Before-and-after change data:

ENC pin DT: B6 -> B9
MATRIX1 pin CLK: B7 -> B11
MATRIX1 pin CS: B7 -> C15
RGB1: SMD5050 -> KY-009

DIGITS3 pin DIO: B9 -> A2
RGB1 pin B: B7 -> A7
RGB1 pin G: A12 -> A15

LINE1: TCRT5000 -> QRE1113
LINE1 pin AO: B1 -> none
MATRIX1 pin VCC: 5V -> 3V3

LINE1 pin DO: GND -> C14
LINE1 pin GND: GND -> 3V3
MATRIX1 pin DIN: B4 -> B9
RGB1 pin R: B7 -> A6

Task goal
Copy every record precisely, omitting nothing.

Written answer
ENC pin DT: B6 -> B9
MATRIX1 pin CLK: B7 -> B11
MATRIX1 pin CS: B7 -> C15
RGB1: SMD5050 -> KY-009

DIGITS3 pin DIO: B9 -> A2
RGB1 pin B: B7 -> A7
RGB1 pin G: A12 -> A15

LINE1: TCRT5000 -> QRE1113
LINE1 pin AO: B1 -> none
MATRIX1 pin VCC: 5V -> 3V3

LINE1 pin DO: GND -> C14
LINE1 pin GND: GND -> 3V3
MATRIX1 pin DIN: B4 -> B9
RGB1 pin R: B7 -> A6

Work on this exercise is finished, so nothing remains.